### PROBLEM TO SOLVE
List every line below containing "minus".

### DATA FOR REVIEW

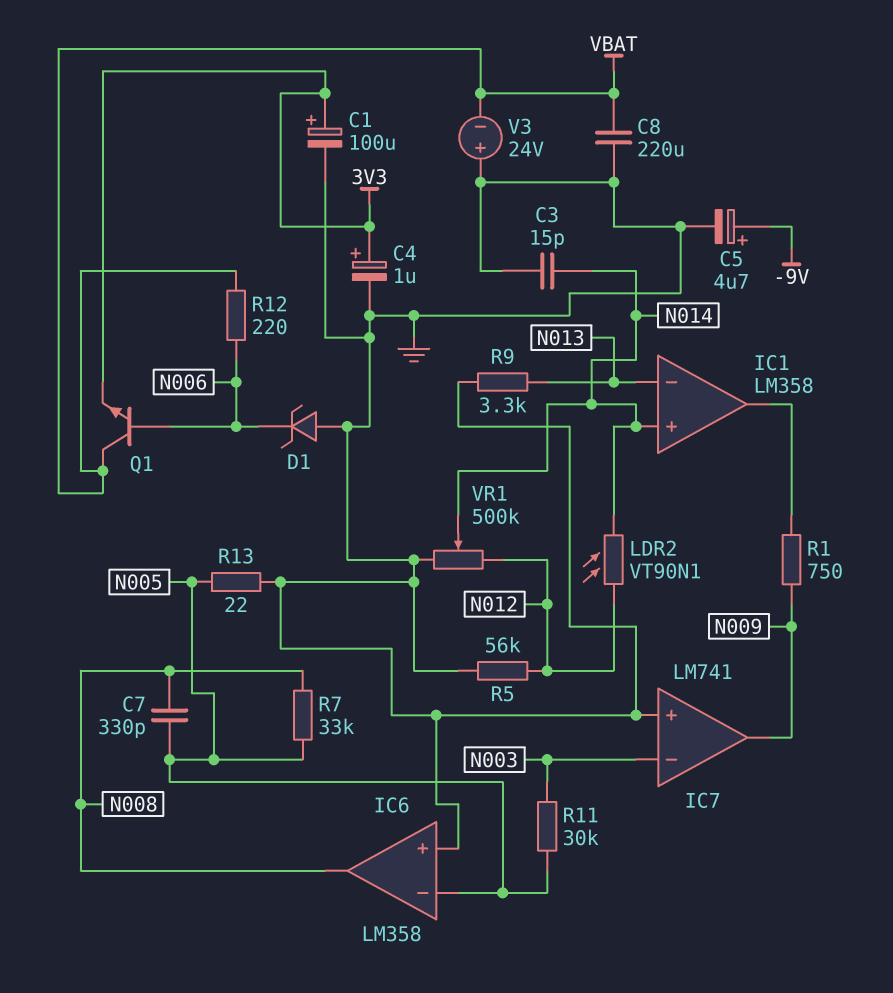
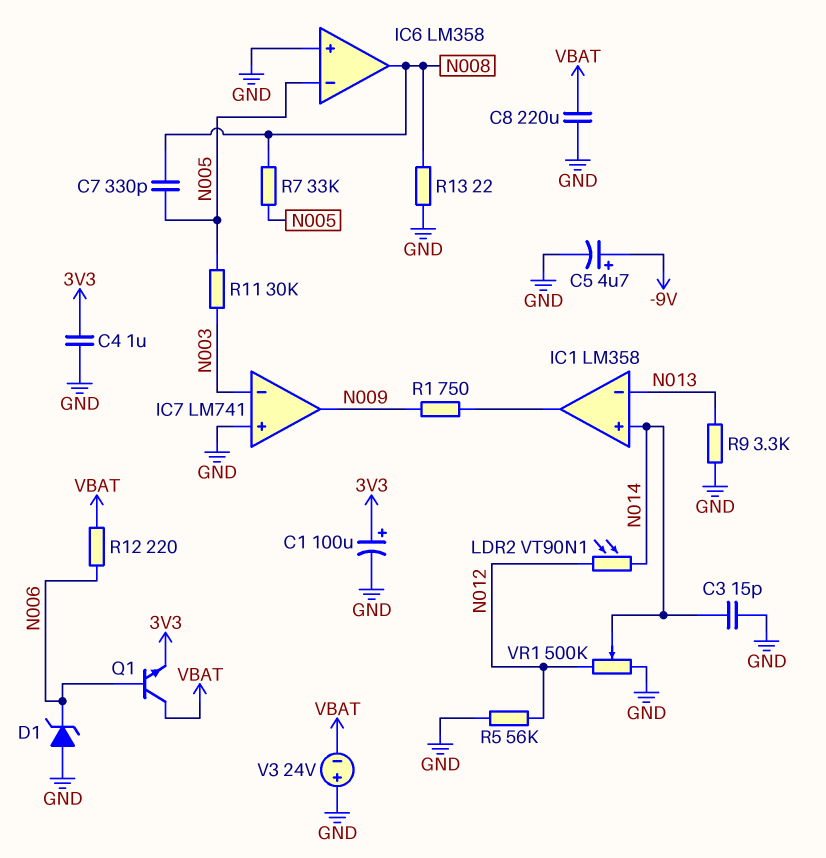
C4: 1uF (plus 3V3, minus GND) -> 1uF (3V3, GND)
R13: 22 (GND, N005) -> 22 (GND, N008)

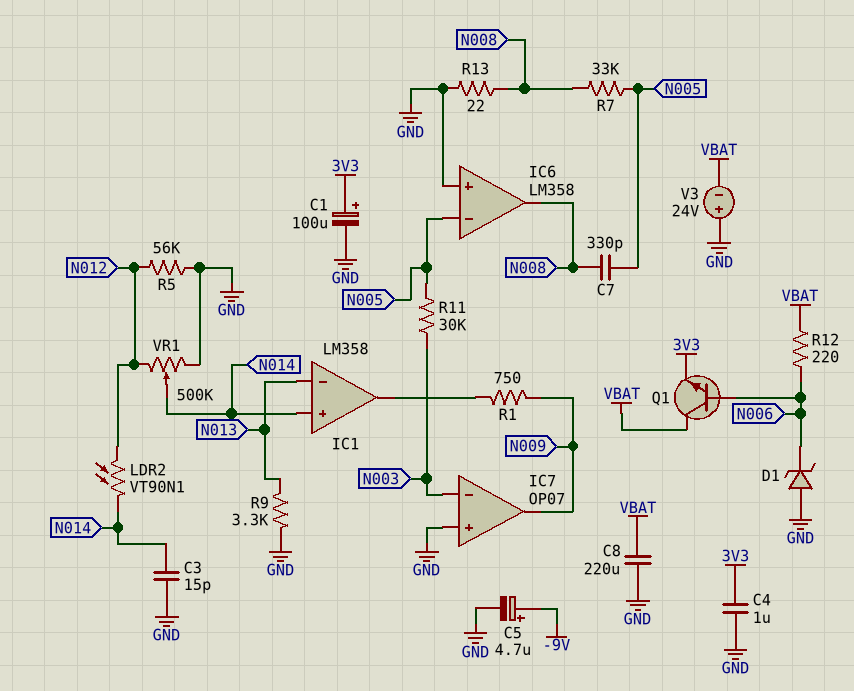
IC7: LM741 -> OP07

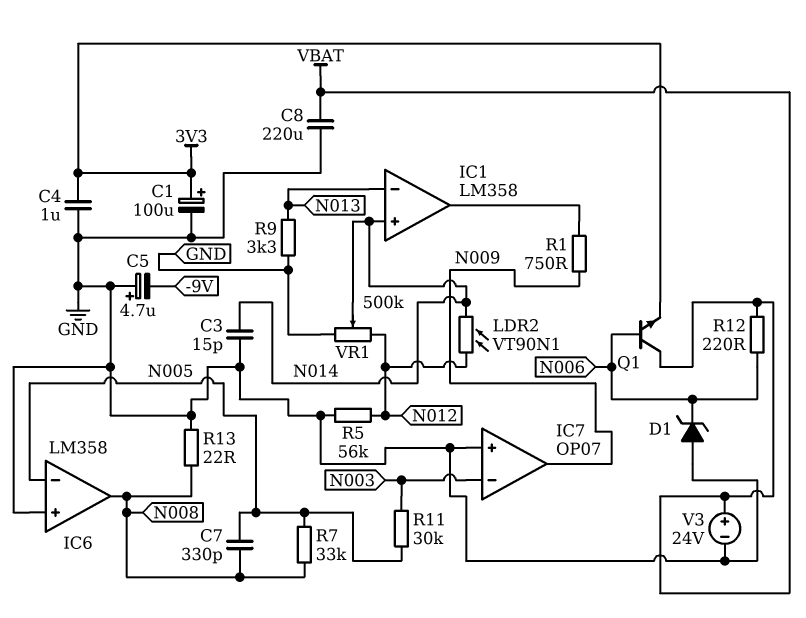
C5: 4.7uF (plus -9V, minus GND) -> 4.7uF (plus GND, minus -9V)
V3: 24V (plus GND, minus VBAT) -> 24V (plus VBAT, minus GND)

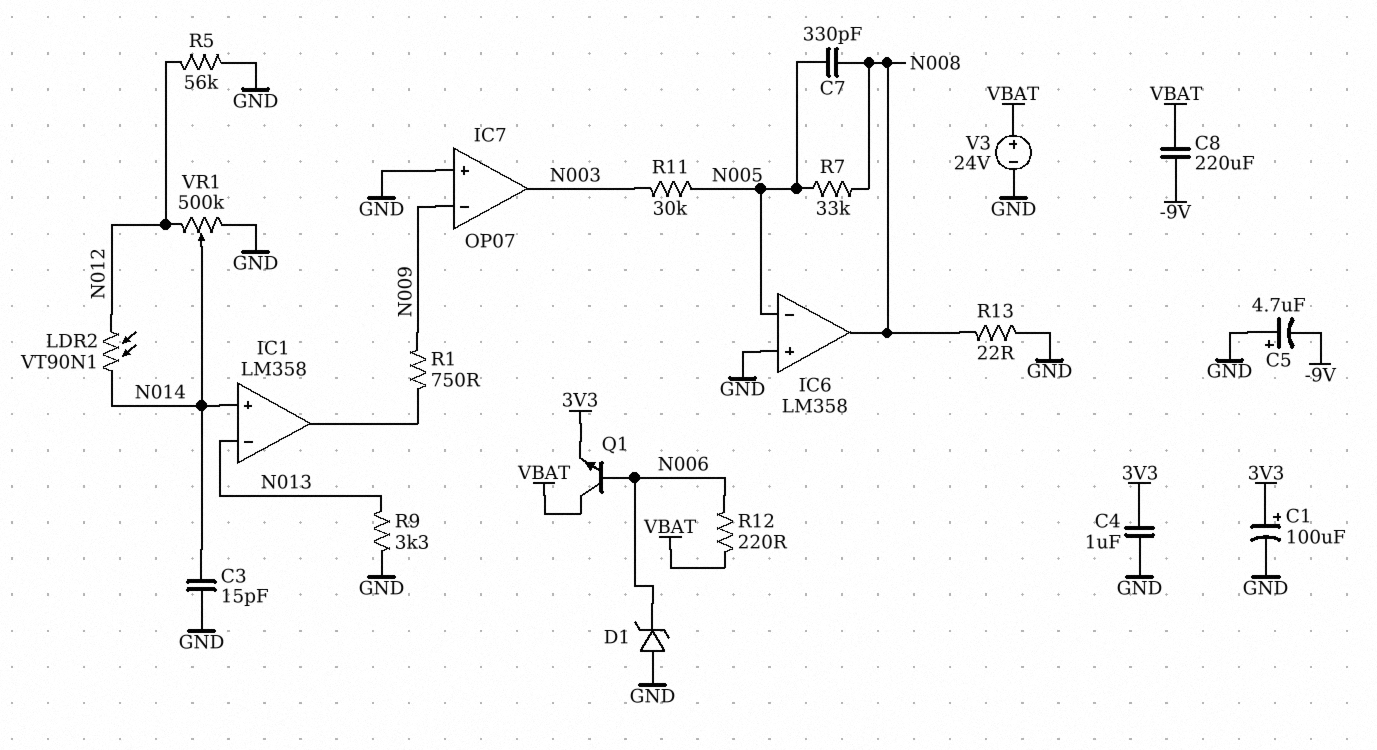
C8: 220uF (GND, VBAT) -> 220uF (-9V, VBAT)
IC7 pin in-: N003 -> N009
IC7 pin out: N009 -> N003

### ANSWER TO THE EXERCISE
C4: 1uF (plus 3V3, minus GND) -> 1uF (3V3, GND)
C5: 4.7uF (plus -9V, minus GND) -> 4.7uF (plus GND, minus -9V)
V3: 24V (plus GND, minus VBAT) -> 24V (plus VBAT, minus GND)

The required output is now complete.